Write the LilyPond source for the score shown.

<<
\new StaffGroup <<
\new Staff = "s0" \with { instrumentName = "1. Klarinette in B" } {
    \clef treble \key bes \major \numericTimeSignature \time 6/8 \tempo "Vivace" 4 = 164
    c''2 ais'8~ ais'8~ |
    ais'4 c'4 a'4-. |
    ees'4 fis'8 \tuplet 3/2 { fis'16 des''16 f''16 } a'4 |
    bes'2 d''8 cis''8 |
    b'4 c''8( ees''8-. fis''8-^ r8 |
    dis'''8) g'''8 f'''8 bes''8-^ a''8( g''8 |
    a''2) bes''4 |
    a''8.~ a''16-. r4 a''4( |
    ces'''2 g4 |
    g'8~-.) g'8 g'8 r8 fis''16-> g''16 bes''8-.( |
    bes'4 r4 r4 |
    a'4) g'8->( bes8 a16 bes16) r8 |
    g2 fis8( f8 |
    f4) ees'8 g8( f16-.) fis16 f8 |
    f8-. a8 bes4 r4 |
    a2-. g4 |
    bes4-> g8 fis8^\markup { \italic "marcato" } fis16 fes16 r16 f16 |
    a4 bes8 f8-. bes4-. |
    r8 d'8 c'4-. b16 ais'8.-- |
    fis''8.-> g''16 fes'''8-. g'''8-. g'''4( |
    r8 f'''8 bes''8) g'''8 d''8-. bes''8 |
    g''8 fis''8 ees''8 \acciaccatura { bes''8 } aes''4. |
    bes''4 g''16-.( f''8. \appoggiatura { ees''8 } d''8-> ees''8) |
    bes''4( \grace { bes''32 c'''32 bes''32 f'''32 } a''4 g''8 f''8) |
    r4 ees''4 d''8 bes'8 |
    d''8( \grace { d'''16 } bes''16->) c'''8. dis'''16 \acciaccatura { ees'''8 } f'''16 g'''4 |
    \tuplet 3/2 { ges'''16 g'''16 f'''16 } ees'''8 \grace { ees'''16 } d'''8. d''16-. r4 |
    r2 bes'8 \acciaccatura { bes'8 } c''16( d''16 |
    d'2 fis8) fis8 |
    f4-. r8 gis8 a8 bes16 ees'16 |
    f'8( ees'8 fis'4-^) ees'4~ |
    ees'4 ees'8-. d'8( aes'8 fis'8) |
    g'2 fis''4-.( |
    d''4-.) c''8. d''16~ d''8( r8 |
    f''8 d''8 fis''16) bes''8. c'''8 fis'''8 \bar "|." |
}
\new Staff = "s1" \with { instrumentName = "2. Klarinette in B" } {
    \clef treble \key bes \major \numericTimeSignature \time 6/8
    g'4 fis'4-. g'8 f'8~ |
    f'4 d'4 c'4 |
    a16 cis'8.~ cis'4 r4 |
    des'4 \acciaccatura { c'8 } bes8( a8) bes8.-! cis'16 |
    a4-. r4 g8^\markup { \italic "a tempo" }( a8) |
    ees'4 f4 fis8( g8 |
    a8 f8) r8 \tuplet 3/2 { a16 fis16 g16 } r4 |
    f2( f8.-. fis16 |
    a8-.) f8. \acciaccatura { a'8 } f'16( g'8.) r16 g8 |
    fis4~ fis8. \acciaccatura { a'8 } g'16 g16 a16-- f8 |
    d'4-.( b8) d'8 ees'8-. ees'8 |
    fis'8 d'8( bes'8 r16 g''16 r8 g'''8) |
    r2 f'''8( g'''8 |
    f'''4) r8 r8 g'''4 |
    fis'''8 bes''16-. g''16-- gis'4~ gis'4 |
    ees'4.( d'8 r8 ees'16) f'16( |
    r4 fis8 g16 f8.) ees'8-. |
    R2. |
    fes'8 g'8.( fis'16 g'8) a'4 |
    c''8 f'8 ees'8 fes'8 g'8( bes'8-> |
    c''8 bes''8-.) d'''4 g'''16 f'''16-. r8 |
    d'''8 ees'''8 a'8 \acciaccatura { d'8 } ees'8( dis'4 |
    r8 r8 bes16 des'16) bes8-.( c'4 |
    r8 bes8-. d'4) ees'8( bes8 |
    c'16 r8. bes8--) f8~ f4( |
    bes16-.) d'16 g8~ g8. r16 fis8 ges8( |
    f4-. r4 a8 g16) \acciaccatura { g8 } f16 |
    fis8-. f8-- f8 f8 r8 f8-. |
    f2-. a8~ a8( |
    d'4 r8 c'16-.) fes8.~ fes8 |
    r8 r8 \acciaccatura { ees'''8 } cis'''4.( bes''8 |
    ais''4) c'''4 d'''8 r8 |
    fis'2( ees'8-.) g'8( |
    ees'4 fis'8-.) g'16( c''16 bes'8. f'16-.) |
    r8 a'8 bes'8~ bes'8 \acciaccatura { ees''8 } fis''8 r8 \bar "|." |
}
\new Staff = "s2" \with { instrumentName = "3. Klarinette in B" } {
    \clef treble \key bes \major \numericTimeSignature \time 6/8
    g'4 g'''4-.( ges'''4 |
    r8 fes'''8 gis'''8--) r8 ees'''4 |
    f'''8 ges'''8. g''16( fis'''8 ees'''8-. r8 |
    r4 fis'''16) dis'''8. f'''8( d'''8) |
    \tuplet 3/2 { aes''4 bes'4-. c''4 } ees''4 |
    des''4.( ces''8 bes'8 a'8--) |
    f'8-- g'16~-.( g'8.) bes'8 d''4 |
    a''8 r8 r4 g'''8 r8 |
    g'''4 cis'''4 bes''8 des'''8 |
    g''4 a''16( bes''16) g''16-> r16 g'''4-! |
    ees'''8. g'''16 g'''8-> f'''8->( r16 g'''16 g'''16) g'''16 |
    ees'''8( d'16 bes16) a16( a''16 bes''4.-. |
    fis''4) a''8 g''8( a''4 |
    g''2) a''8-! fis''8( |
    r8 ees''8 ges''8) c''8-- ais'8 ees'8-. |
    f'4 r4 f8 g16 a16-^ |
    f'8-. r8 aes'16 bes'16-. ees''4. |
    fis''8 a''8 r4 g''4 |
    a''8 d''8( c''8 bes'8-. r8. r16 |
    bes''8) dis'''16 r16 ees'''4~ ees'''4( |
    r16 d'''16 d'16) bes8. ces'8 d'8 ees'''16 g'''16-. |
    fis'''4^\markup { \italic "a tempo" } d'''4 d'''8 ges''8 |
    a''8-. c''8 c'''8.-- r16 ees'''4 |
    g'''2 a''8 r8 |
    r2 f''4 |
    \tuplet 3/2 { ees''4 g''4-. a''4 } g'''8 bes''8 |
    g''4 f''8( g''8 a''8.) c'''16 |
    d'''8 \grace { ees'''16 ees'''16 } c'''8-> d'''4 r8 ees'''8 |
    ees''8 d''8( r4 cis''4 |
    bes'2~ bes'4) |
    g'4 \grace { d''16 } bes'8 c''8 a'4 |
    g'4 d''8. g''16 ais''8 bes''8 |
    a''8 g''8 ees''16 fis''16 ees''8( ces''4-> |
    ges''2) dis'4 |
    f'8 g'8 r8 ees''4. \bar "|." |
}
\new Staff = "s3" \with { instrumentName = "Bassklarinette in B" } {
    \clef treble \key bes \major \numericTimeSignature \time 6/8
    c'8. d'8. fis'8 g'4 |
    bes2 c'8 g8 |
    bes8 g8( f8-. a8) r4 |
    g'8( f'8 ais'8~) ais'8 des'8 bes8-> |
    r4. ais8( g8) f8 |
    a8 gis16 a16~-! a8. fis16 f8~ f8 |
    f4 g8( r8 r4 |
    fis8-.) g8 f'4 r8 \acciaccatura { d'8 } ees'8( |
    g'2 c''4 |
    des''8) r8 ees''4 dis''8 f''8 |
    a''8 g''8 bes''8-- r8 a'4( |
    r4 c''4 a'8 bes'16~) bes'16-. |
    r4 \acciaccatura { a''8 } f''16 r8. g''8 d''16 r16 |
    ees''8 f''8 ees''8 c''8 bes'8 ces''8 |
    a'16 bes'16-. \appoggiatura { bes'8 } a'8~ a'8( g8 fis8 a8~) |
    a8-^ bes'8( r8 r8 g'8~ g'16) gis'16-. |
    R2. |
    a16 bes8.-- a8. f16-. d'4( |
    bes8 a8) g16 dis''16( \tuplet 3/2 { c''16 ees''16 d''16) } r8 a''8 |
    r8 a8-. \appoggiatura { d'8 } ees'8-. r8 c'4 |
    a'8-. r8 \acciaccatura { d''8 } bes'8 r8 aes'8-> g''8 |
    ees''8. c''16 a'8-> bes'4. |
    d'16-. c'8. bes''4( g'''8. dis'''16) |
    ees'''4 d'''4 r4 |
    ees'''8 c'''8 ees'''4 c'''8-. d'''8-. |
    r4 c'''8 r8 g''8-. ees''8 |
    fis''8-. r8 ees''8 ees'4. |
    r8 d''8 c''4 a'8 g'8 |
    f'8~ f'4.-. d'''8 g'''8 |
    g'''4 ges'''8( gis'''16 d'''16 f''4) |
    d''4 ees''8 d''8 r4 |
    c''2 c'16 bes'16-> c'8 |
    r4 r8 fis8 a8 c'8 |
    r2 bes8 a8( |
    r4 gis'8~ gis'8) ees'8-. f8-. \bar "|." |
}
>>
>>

## The request
Collect every line of the material above that contains the word "instrumentName", copying each one in full.

## Result for this task
\new Staff = "s0" \with { instrumentName = "1. Klarinette in B" } {
\new Staff = "s1" \with { instrumentName = "2. Klarinette in B" } {
\new Staff = "s2" \with { instrumentName = "3. Klarinette in B" } {
\new Staff = "s3" \with { instrumentName = "Bassklarinette in B" } {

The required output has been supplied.